# Brief:
Pictures are to be left out, and the rest of the records reproduced exactly.

Data extracted from a collection:
----

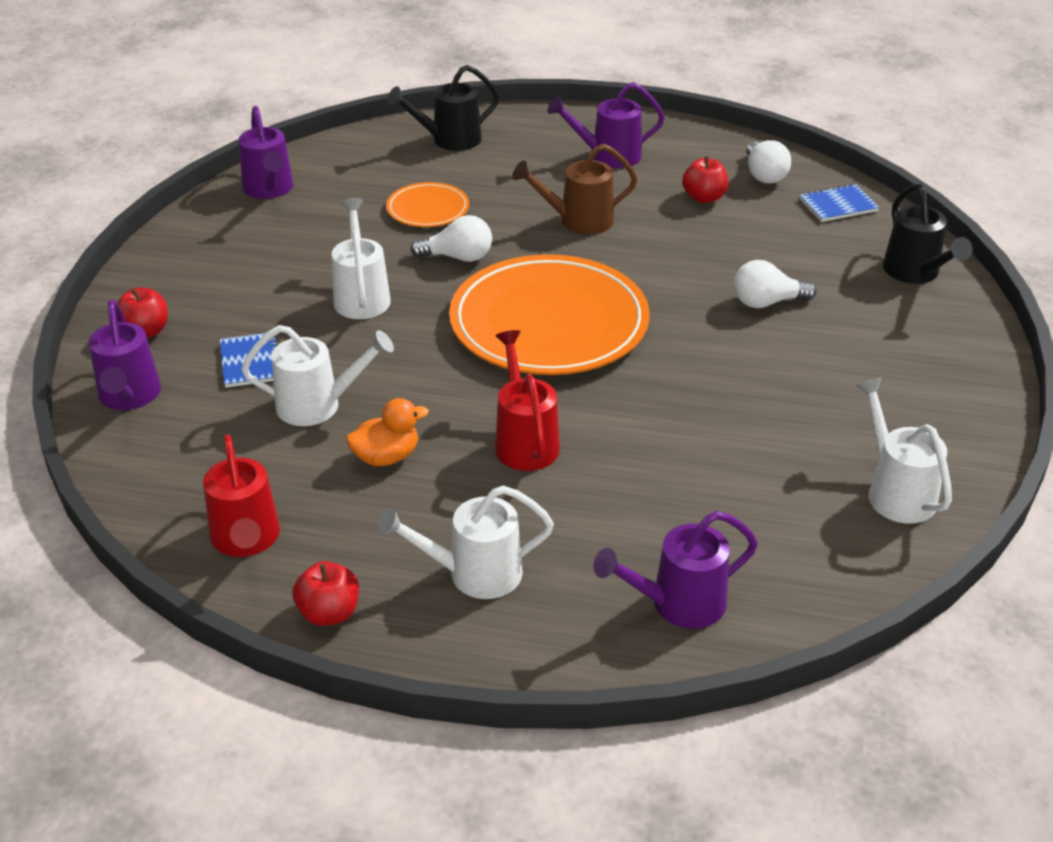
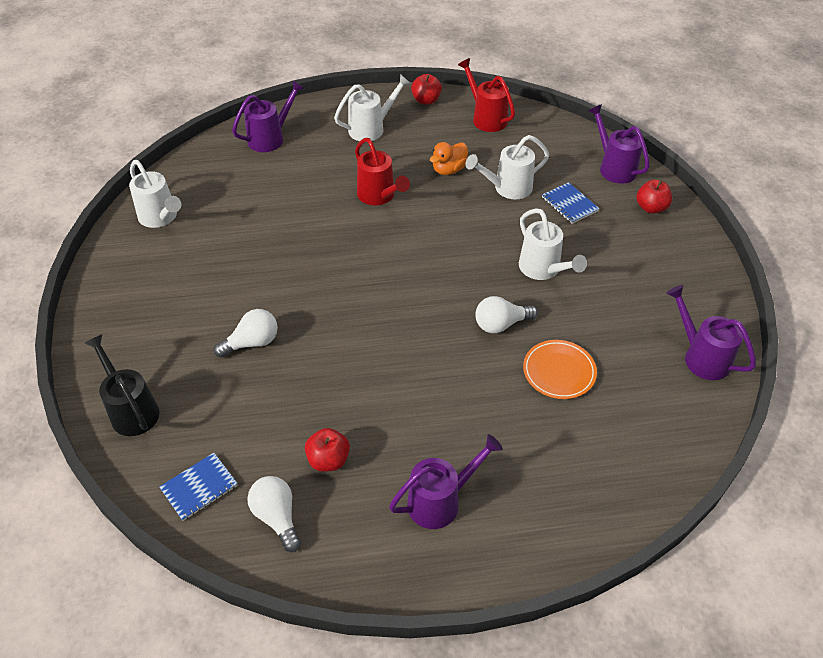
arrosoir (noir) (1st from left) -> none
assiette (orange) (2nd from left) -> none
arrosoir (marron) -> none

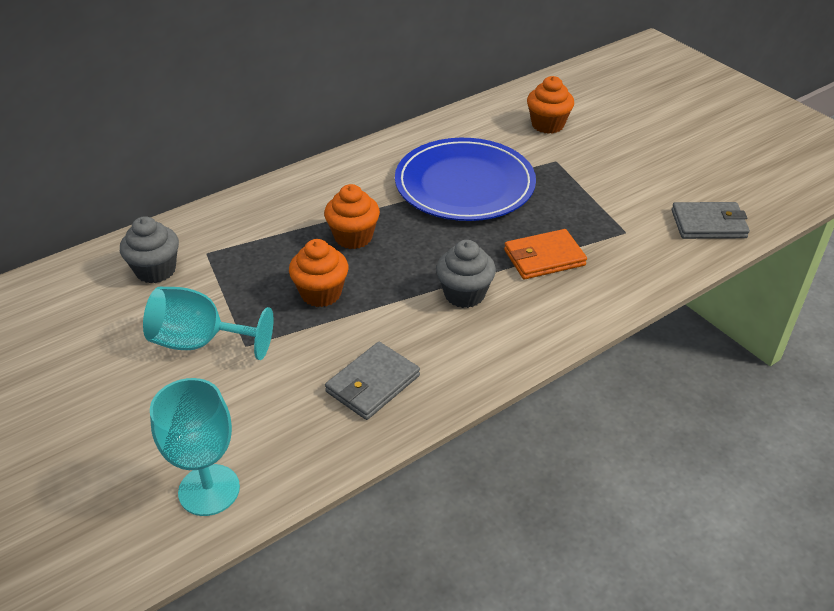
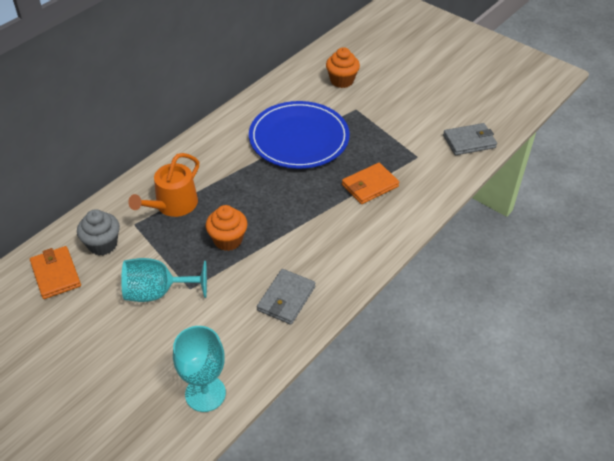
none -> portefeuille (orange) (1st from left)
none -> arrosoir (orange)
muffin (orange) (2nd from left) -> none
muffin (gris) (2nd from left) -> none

----

# Response to this exercise:
arrosoir (noir) (1st from left) -> none
assiette (orange) (2nd from left) -> none
arrosoir (marron) -> none

none -> portefeuille (orange) (1st from left)
none -> arrosoir (orange)
muffin (orange) (2nd from left) -> none
muffin (gris) (2nd from left) -> none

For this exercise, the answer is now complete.